What is being asked
Needed from the data below: every line from the one with "white donut: 3 -> 0" up to and including the one with "purple spinning top: 4 -> 3", repeated exactly and with nothing else.

Data provided
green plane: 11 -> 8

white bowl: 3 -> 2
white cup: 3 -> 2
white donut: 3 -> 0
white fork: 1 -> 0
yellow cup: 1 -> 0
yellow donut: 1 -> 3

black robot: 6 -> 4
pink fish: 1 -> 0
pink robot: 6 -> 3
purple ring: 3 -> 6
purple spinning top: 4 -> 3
---
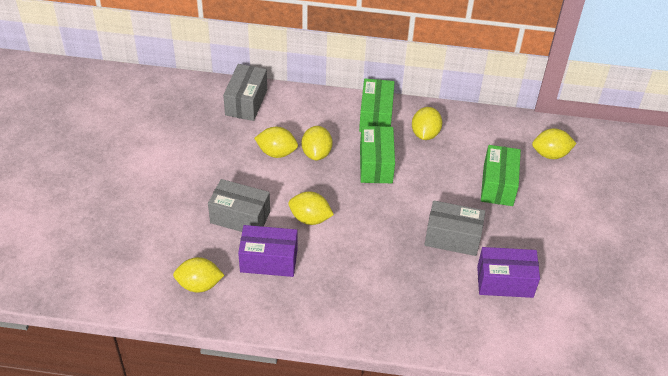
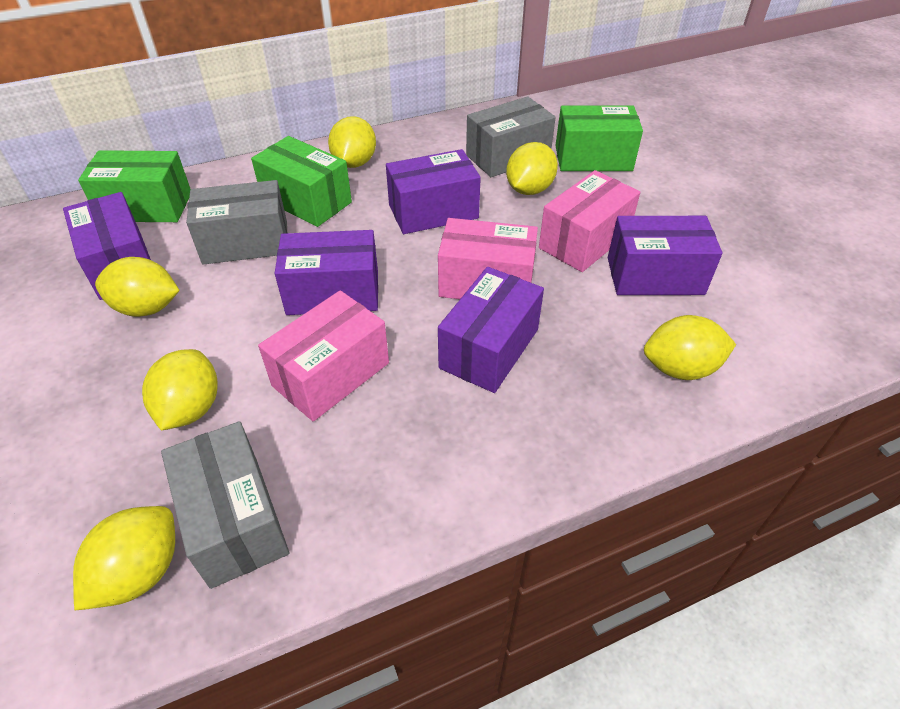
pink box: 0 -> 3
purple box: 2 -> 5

Your response
white donut: 3 -> 0
white fork: 1 -> 0
yellow cup: 1 -> 0
yellow donut: 1 -> 3

black robot: 6 -> 4
pink fish: 1 -> 0
pink robot: 6 -> 3
purple ring: 3 -> 6
purple spinning top: 4 -> 3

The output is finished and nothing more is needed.